__The data__:
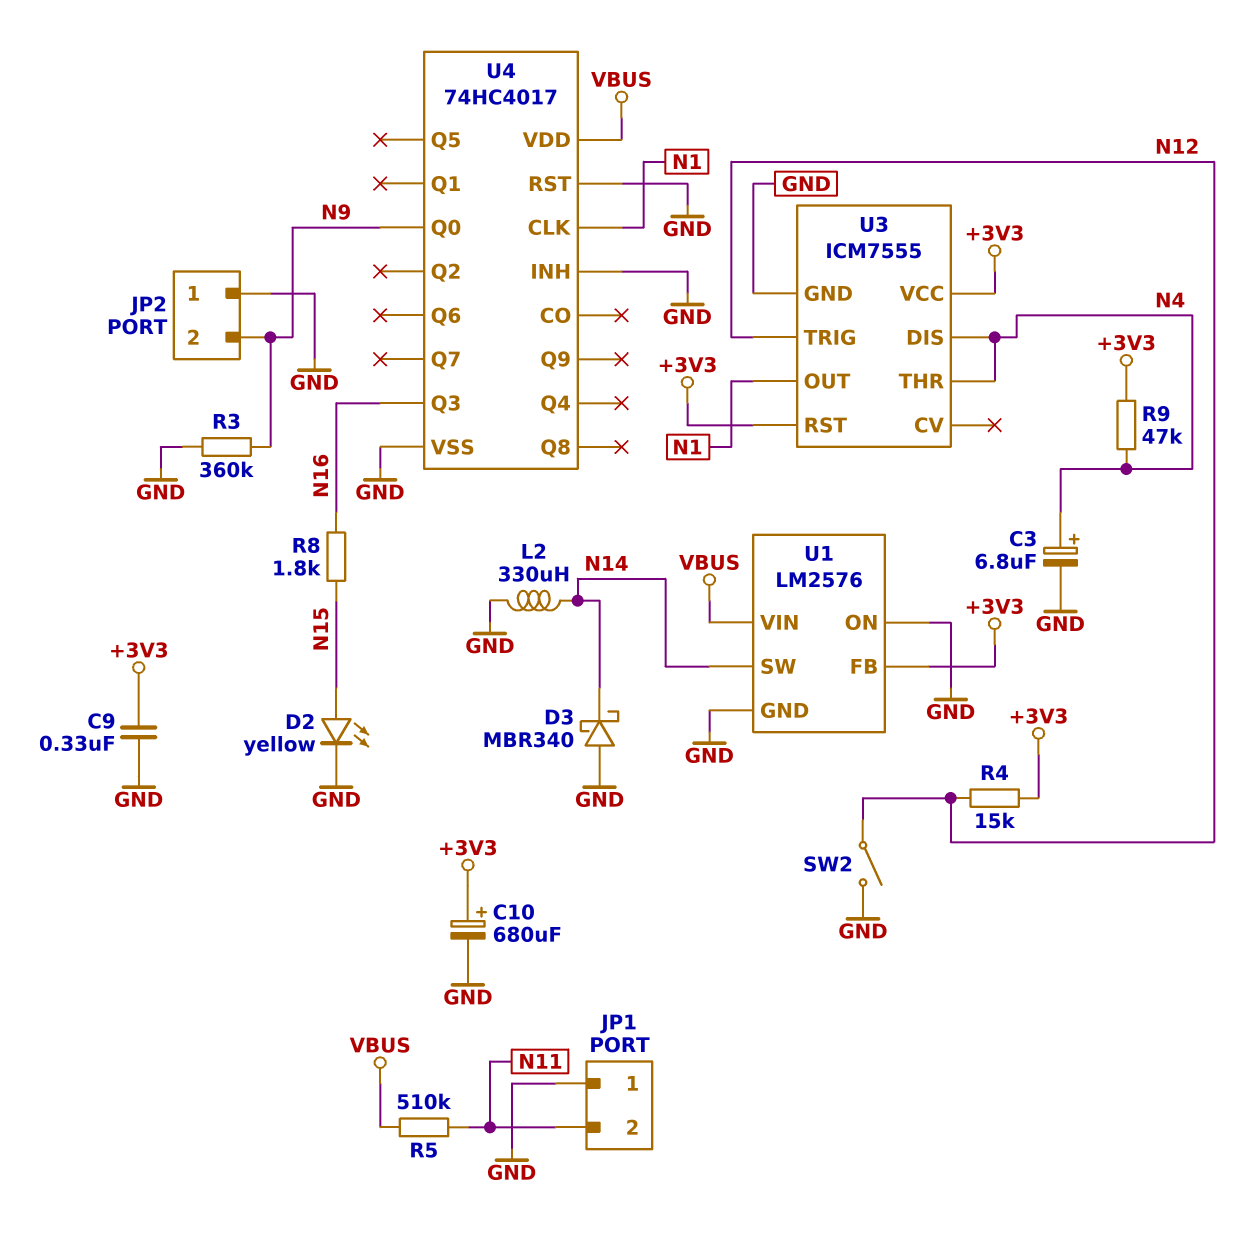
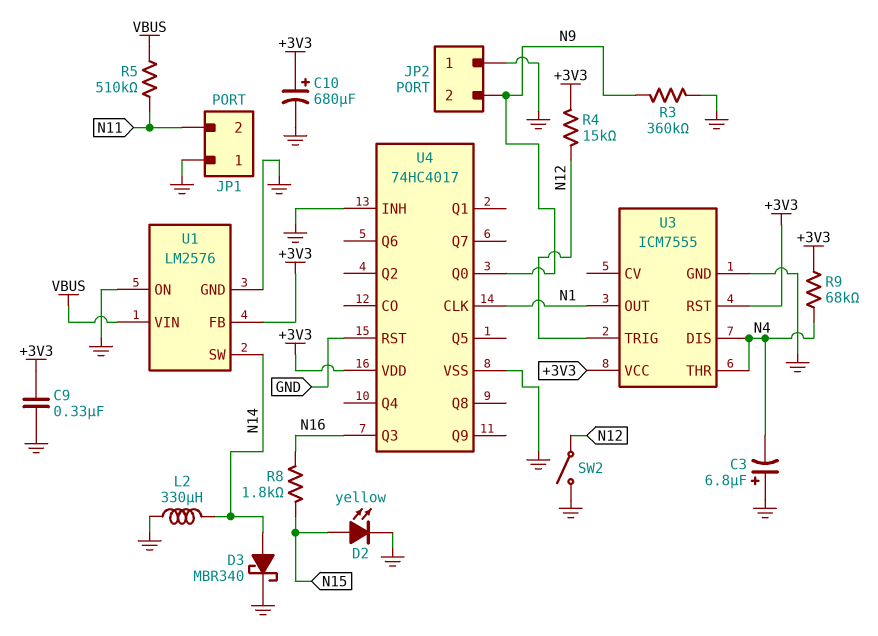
C3: 6.8uF (plus N4, minus GND) -> 6.8uF (plus GND, minus N4)
D3: schottky MBR340 (A GND, K N14) -> schottky MBR340 (A N14, K GND)
R9: 47k (+3V3, N4) -> 68k (+3V3, N4)
U4 pin VDD: VBUS -> +3V3

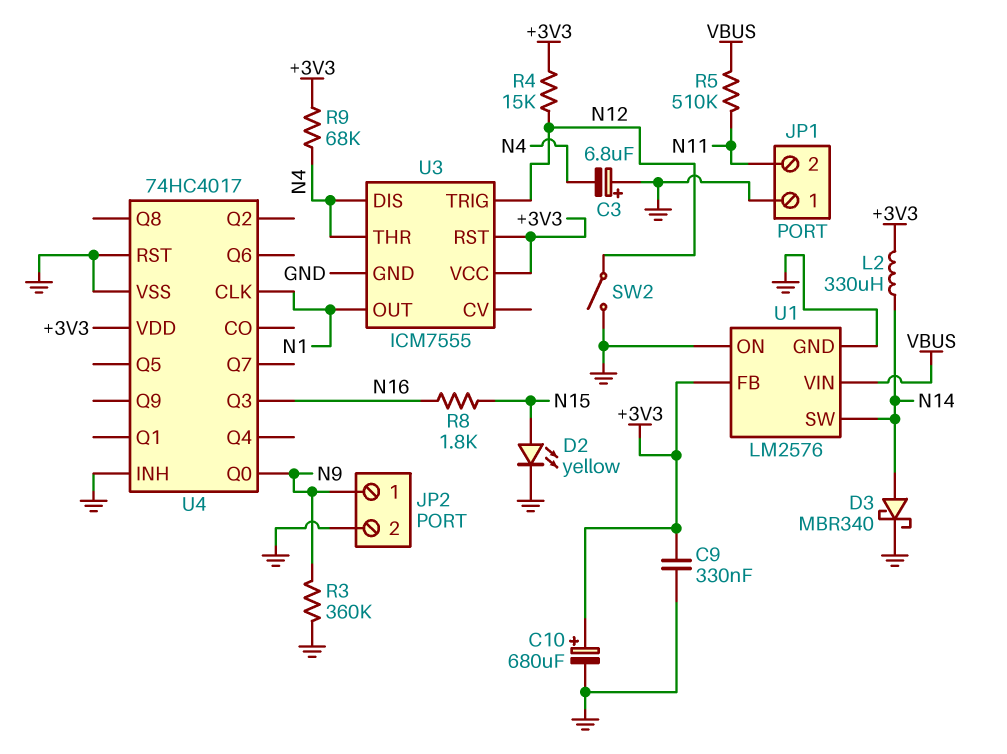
JP2 pin 1: GND -> N9
JP2 pin 2: N9 -> GND
L2: 330uH (GND, N14) -> 330uH (+3V3, N14)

__What is required__: Leave the pictures out and output the rest of the listing exactly.

__Exercise output__:
C3: 6.8uF (plus N4, minus GND) -> 6.8uF (plus GND, minus N4)
D3: schottky MBR340 (A GND, K N14) -> schottky MBR340 (A N14, K GND)
R9: 47k (+3V3, N4) -> 68k (+3V3, N4)
U4 pin VDD: VBUS -> +3V3

JP2 pin 1: GND -> N9
JP2 pin 2: N9 -> GND
L2: 330uH (GND, N14) -> 330uH (+3V3, N14)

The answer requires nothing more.